> _ASSIGNMENT_:
Scan the records below for the word "parking" and give only the number of lines that hold it.

━━ TASK DATA

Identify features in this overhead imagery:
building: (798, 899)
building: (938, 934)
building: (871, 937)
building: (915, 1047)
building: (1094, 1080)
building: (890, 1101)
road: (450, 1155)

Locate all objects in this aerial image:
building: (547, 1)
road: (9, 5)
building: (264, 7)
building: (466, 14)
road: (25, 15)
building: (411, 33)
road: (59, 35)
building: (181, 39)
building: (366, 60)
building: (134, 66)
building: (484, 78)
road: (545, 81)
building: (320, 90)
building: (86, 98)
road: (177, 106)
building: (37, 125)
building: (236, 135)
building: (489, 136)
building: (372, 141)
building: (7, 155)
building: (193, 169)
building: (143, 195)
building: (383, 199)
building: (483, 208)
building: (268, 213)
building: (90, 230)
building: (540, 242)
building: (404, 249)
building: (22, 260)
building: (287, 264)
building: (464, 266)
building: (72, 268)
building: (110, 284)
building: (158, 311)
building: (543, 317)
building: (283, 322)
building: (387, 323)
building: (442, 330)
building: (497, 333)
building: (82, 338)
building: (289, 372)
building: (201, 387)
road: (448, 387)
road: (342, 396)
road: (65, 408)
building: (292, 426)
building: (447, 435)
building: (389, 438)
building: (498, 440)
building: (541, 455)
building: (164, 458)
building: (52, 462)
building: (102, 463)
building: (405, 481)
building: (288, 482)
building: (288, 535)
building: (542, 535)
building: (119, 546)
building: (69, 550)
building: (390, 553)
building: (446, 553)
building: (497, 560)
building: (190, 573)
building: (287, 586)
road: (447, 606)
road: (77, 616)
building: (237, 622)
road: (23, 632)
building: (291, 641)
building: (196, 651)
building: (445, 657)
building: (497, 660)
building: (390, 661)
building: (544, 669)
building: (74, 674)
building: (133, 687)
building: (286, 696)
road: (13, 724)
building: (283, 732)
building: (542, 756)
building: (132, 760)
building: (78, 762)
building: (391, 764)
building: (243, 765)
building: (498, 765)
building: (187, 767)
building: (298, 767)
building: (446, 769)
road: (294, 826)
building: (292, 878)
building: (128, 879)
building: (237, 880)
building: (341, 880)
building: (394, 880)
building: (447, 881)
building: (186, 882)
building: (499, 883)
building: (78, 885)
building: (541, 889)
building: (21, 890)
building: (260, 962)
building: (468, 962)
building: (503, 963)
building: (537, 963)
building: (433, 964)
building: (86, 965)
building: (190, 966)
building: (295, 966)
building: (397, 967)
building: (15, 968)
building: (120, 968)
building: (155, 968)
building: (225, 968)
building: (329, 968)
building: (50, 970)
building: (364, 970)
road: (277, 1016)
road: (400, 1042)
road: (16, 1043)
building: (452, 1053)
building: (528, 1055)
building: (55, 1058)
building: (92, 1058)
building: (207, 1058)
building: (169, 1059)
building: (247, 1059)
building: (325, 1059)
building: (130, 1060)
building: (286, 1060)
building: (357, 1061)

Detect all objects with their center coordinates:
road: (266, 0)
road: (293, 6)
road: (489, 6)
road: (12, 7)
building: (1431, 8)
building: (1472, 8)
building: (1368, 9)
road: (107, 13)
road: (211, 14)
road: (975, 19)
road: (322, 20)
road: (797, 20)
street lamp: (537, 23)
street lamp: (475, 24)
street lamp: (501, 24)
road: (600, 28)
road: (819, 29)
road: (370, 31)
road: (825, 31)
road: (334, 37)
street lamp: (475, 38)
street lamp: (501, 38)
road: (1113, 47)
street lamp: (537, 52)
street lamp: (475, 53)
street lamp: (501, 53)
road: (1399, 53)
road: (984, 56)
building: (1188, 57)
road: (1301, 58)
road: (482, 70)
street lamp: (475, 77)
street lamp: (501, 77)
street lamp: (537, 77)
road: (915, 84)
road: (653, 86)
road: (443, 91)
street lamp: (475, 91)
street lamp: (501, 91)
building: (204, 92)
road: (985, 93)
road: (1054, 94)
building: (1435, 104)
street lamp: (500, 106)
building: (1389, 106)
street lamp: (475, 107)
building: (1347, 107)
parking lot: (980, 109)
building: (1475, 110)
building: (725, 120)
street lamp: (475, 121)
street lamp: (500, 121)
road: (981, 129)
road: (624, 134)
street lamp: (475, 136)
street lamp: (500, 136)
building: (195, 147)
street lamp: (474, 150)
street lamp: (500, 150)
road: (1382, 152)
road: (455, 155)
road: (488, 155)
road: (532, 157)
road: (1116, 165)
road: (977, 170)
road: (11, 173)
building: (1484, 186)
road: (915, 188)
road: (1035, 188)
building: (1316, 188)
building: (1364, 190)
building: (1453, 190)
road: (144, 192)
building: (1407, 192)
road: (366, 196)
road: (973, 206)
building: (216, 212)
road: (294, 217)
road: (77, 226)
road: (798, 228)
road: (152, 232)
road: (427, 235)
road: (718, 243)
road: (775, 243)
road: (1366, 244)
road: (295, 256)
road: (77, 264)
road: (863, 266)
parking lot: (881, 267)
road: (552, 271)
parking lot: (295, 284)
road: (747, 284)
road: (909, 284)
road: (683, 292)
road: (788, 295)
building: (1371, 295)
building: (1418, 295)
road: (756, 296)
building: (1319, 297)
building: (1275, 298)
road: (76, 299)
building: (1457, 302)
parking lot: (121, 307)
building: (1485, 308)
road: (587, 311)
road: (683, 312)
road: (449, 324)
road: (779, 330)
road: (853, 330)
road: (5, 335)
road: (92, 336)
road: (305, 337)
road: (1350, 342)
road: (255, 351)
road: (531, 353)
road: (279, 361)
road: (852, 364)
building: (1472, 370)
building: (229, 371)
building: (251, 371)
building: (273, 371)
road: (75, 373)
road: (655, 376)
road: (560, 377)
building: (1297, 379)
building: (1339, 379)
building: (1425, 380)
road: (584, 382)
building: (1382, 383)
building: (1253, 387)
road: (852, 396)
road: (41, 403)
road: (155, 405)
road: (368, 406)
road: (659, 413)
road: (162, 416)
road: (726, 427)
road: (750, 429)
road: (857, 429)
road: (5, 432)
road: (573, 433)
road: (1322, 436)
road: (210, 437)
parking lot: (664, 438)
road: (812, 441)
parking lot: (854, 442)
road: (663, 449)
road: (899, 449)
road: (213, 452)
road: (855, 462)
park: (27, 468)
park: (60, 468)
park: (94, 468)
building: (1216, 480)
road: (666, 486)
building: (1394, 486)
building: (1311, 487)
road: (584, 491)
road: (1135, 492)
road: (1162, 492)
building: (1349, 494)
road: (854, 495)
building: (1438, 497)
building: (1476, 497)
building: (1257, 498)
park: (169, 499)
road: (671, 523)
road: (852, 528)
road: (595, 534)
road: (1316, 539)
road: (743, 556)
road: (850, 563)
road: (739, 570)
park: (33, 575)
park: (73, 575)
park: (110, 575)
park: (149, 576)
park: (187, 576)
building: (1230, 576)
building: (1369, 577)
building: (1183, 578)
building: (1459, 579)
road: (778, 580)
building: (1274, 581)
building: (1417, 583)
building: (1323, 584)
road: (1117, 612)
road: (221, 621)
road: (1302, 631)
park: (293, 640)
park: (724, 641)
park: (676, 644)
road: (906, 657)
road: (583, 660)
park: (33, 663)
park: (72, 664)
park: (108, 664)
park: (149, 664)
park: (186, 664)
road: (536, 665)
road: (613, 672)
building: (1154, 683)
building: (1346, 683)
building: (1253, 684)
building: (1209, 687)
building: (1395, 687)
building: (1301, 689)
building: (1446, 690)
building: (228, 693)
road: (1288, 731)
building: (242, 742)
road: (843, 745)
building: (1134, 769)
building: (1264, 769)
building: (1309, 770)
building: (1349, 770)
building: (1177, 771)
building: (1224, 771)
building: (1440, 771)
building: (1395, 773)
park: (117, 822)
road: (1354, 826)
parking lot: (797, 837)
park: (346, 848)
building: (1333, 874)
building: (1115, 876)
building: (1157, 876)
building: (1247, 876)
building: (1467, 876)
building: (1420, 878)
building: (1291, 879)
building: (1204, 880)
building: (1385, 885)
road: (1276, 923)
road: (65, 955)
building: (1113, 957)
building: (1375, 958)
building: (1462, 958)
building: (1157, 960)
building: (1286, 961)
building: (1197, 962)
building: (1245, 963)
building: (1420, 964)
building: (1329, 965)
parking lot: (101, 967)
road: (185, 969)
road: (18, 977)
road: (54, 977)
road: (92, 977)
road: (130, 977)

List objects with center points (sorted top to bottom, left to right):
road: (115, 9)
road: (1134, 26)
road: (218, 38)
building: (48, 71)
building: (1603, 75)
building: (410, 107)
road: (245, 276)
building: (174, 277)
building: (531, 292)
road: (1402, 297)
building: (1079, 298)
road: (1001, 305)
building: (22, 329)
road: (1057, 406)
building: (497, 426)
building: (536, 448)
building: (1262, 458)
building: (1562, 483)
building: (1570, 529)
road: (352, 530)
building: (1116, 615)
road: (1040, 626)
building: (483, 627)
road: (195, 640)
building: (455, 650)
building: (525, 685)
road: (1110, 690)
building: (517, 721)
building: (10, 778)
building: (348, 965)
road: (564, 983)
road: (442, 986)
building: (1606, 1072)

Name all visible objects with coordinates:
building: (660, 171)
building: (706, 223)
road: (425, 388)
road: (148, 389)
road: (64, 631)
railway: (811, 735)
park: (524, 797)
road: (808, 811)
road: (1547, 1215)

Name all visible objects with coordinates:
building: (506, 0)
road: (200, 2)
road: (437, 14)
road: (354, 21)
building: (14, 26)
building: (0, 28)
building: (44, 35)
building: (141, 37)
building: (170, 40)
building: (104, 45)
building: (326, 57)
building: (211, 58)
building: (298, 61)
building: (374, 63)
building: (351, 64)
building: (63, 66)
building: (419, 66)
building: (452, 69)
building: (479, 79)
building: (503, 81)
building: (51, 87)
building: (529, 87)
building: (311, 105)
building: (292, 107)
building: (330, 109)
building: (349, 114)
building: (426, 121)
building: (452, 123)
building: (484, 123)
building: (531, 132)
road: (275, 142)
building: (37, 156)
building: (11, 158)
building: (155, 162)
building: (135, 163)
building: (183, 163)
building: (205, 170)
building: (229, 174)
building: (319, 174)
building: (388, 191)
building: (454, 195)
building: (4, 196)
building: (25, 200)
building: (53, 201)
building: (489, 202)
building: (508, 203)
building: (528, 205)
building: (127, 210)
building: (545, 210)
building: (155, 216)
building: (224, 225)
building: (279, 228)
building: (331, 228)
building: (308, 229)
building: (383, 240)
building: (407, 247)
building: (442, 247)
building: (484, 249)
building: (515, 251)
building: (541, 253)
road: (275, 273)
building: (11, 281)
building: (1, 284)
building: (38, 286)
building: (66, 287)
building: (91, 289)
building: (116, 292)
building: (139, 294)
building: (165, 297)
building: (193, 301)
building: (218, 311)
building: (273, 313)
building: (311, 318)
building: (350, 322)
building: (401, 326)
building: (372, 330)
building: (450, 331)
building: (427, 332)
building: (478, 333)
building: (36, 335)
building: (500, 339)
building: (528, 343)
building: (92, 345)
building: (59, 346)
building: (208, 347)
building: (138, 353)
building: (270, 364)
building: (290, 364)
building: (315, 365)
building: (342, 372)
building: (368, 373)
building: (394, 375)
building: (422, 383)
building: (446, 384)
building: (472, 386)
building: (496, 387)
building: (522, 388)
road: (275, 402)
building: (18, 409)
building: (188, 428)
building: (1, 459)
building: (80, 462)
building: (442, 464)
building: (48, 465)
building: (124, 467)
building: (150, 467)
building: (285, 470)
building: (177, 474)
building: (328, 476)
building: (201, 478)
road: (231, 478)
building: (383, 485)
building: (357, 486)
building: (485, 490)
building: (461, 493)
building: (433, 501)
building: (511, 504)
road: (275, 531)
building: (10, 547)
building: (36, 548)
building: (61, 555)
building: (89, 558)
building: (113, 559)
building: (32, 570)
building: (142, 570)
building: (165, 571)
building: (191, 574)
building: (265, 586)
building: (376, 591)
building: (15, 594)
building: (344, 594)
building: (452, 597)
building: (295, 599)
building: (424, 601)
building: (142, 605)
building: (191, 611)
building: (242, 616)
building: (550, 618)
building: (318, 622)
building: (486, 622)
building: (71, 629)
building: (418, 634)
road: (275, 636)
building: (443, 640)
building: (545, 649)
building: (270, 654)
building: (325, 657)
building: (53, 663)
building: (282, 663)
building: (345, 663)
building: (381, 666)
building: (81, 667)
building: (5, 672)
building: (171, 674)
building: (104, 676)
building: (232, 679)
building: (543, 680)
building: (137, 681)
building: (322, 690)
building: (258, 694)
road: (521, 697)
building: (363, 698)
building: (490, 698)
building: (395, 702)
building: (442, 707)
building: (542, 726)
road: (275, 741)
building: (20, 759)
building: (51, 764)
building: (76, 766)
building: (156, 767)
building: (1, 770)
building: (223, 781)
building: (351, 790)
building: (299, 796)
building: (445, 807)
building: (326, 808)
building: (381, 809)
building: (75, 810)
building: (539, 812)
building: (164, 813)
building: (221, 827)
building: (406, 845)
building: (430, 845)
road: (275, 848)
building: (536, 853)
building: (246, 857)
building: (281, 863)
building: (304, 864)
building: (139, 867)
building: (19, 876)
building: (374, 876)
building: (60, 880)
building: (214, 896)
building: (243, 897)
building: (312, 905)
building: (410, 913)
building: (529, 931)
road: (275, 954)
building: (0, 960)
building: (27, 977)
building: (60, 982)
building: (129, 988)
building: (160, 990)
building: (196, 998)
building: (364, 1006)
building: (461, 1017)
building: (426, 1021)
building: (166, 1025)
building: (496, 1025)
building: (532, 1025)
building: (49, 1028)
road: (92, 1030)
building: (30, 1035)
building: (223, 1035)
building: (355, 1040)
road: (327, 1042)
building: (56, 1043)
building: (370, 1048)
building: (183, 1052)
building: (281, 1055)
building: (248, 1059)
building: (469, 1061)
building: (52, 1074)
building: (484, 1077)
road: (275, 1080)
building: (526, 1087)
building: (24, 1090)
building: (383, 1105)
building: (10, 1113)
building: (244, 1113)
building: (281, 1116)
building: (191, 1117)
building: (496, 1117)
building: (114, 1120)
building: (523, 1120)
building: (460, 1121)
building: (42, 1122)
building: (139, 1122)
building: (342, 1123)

━━━━

> _RESULT FOR THIS EXERCISE_:
8